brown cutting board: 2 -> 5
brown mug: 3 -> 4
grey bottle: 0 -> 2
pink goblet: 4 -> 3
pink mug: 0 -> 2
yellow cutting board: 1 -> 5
#####
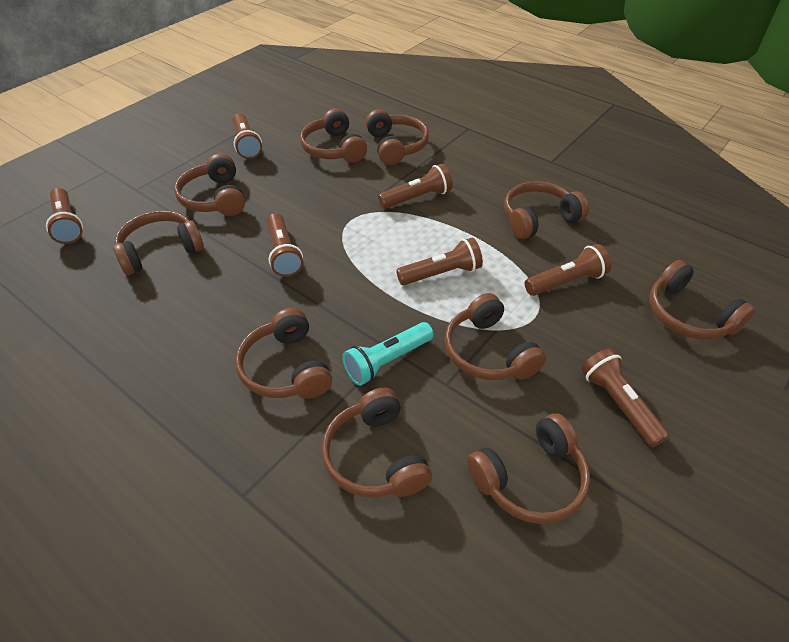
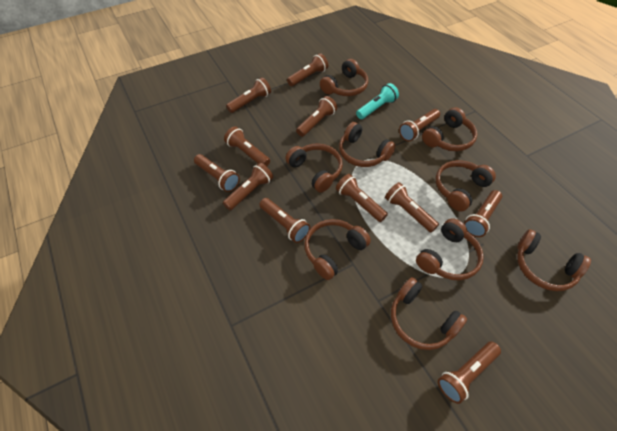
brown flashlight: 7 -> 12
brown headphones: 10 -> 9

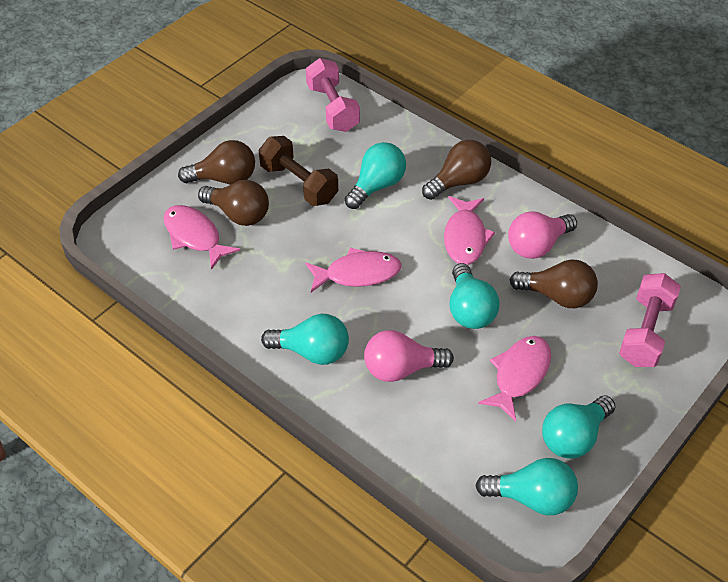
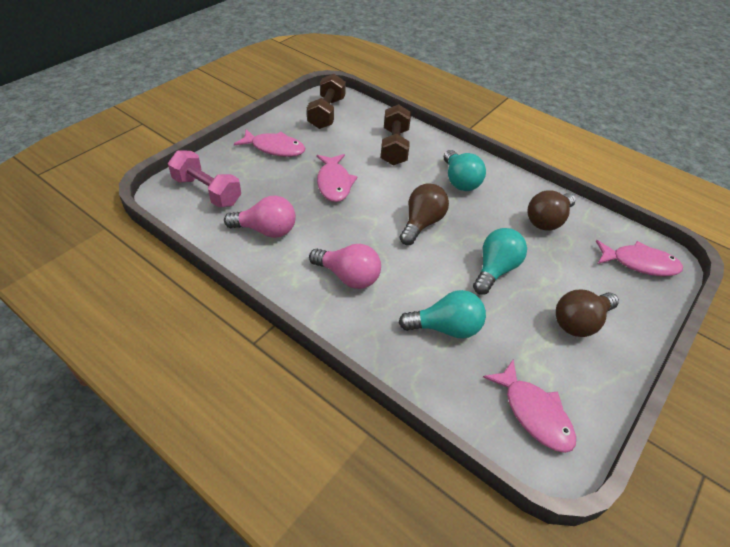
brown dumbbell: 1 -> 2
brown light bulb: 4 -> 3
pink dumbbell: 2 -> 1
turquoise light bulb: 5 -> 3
#####
## What you are asked to do
Which lines above hold the string "pink"? Please copy all of them.

## Final answer
pink goblet: 4 -> 3
pink mug: 0 -> 2
pink dumbbell: 2 -> 1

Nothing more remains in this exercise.